>>>>>
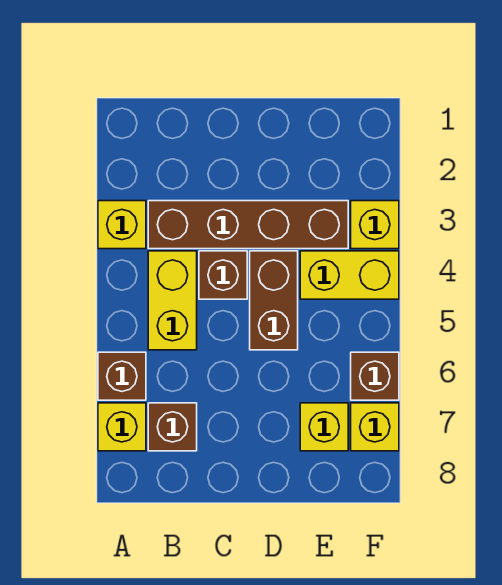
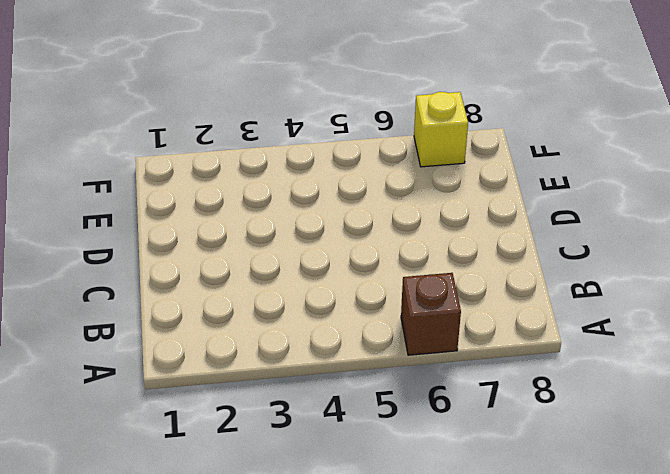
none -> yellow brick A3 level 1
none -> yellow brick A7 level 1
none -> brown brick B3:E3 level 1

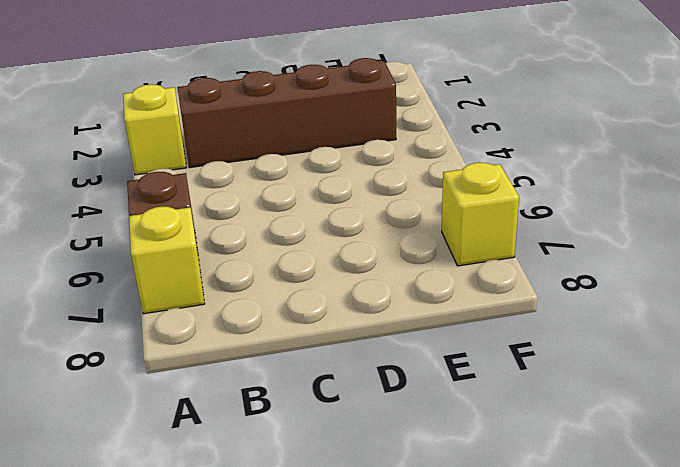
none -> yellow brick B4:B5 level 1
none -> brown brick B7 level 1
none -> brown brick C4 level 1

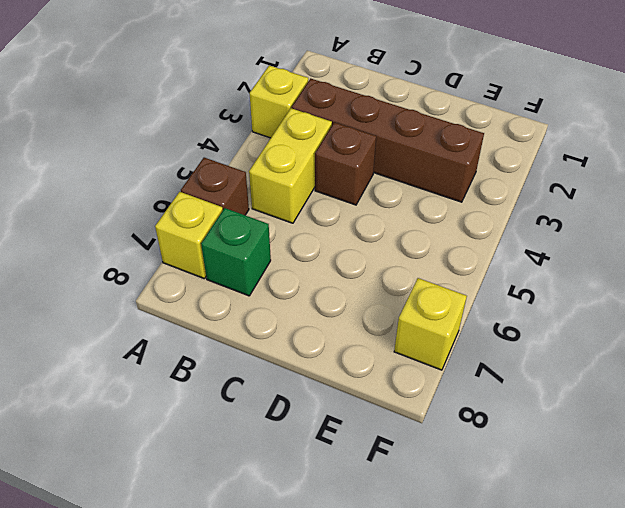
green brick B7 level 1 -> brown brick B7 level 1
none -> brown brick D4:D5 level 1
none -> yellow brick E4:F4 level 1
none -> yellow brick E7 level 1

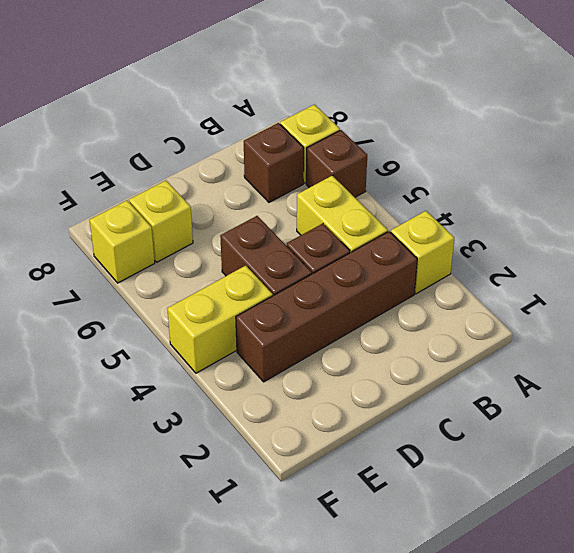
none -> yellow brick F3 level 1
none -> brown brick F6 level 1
<<<<<
## Exercise instructions
From top to bottom, restate the records above exactly and omit every picture.

## Written answer
none -> yellow brick A3 level 1
none -> yellow brick A7 level 1
none -> brown brick B3:E3 level 1

none -> yellow brick B4:B5 level 1
none -> brown brick B7 level 1
none -> brown brick C4 level 1

green brick B7 level 1 -> brown brick B7 level 1
none -> brown brick D4:D5 level 1
none -> yellow brick E4:F4 level 1
none -> yellow brick E7 level 1

none -> yellow brick F3 level 1
none -> brown brick F6 level 1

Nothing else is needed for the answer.